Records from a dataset
⟨
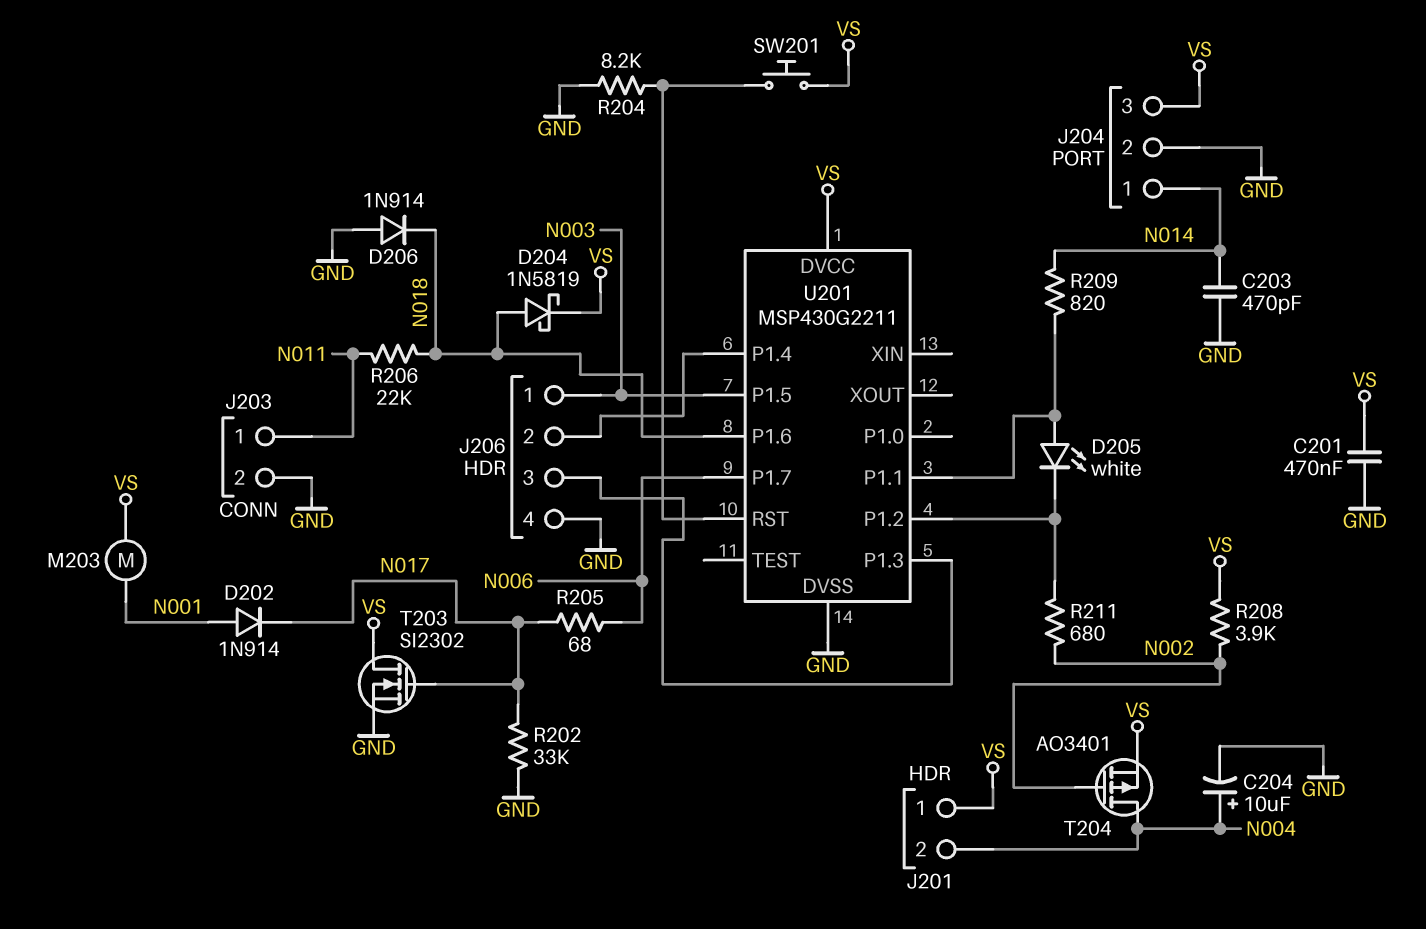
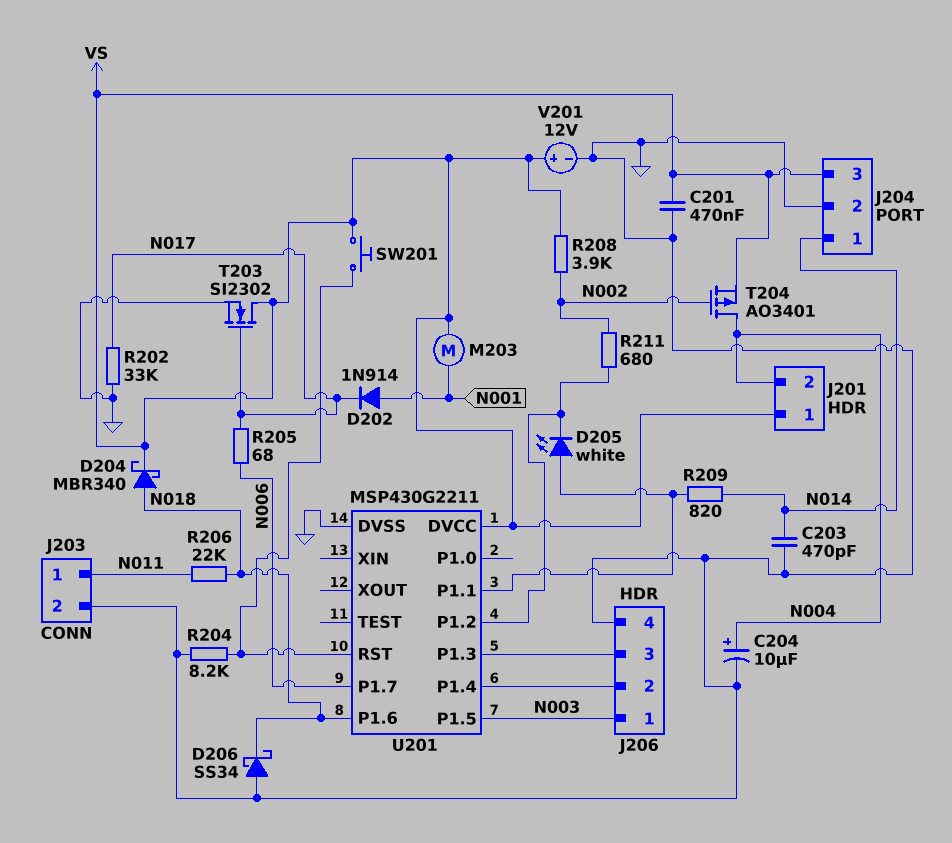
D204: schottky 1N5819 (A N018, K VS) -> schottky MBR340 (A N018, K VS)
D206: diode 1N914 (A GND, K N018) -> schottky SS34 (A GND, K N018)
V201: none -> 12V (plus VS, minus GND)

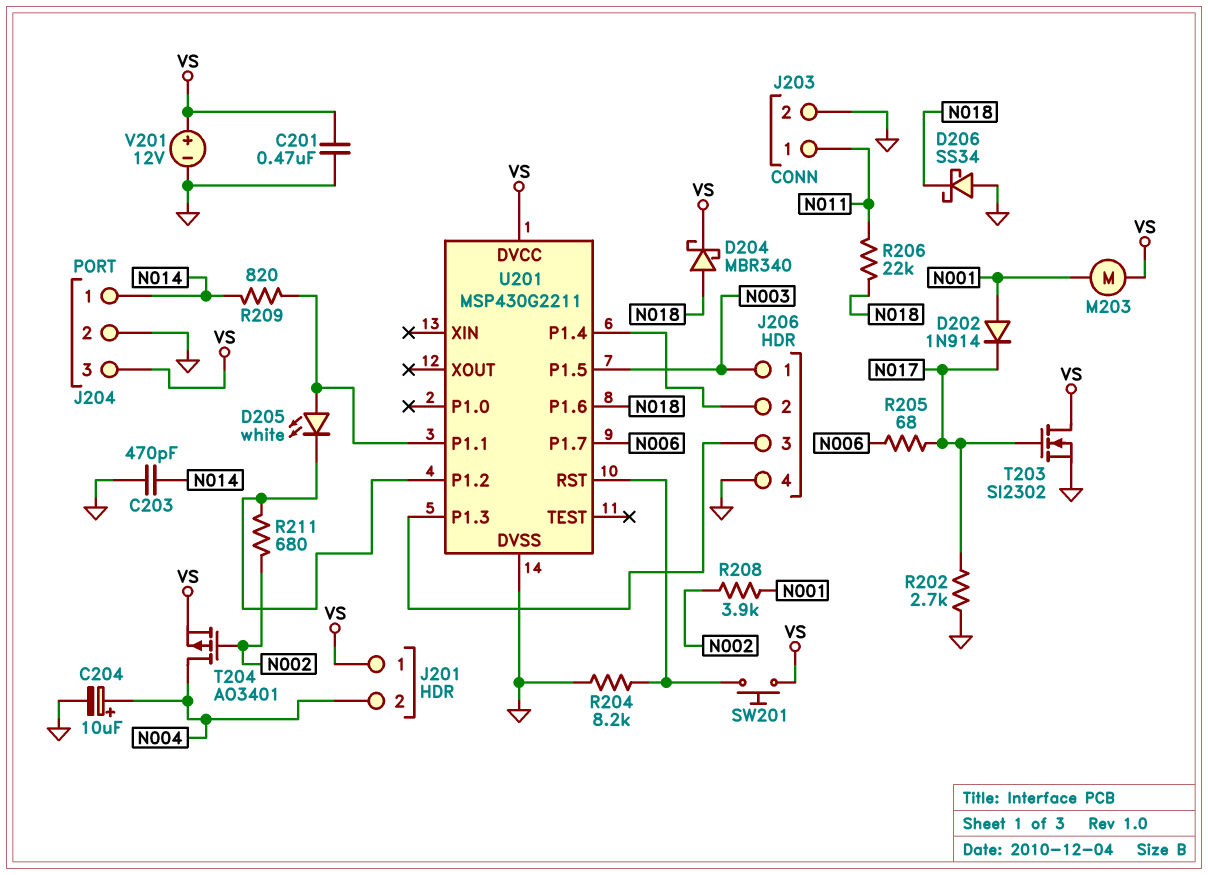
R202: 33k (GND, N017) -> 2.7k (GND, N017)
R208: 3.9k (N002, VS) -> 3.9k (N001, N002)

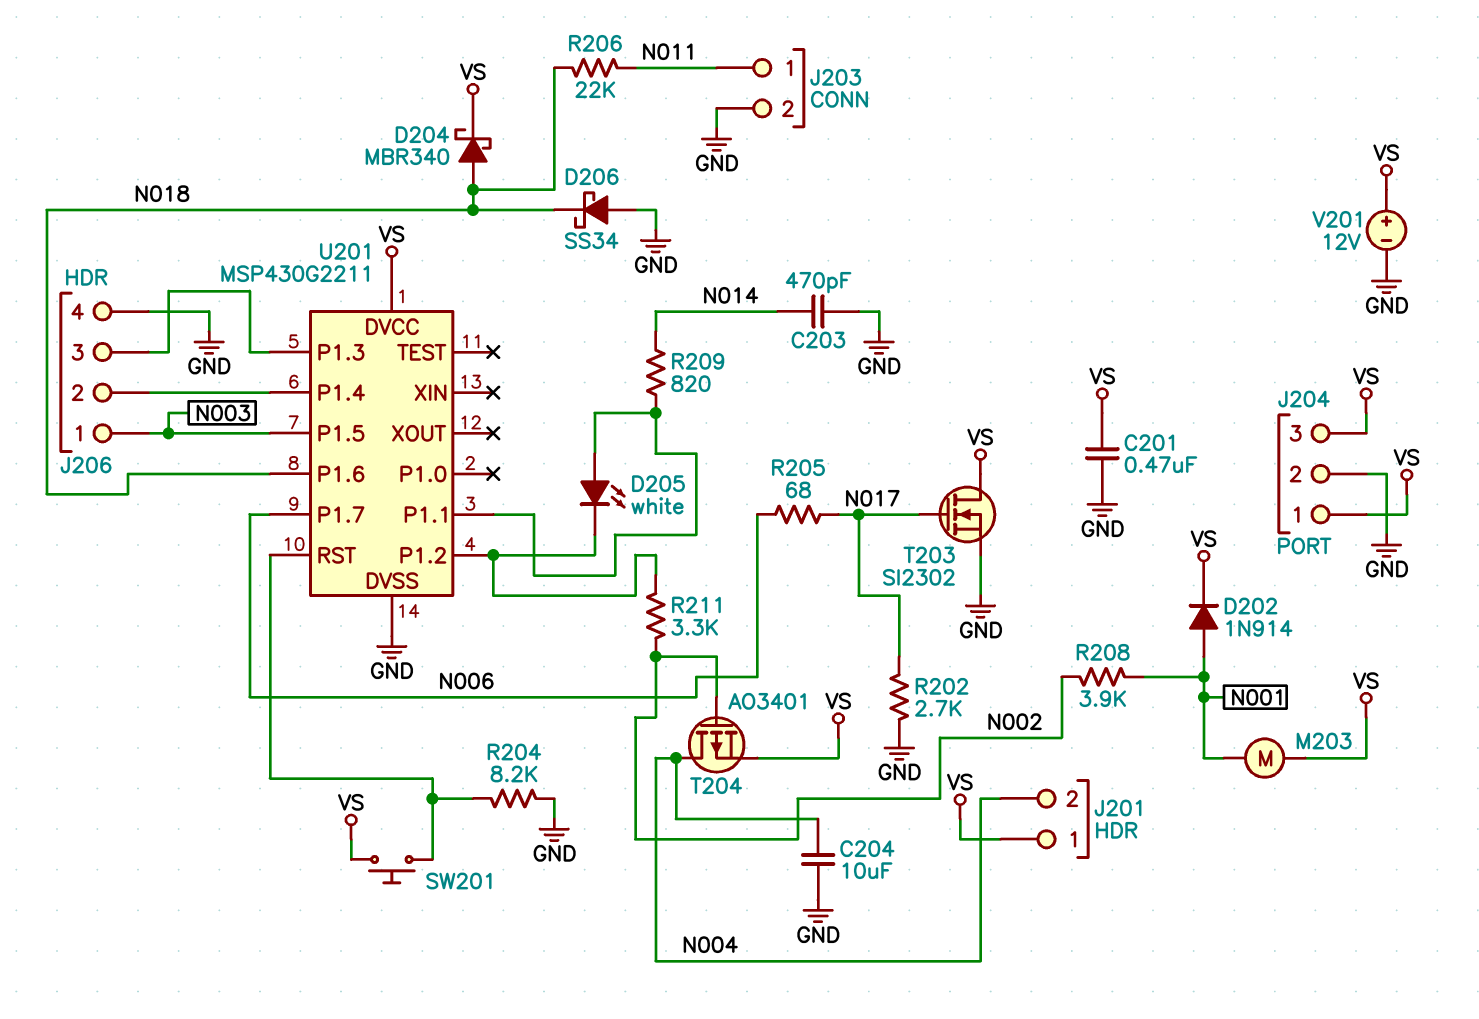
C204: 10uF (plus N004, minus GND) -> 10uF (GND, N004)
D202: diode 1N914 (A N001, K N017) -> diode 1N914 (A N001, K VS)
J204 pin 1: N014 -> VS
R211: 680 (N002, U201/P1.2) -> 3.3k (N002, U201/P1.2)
⟩
Wherever "schottky" occurs in the entries above, copy the line it sits on.

D204: schottky 1N5819 (A N018, K VS) -> schottky MBR340 (A N018, K VS)
D206: diode 1N914 (A GND, K N018) -> schottky SS34 (A GND, K N018)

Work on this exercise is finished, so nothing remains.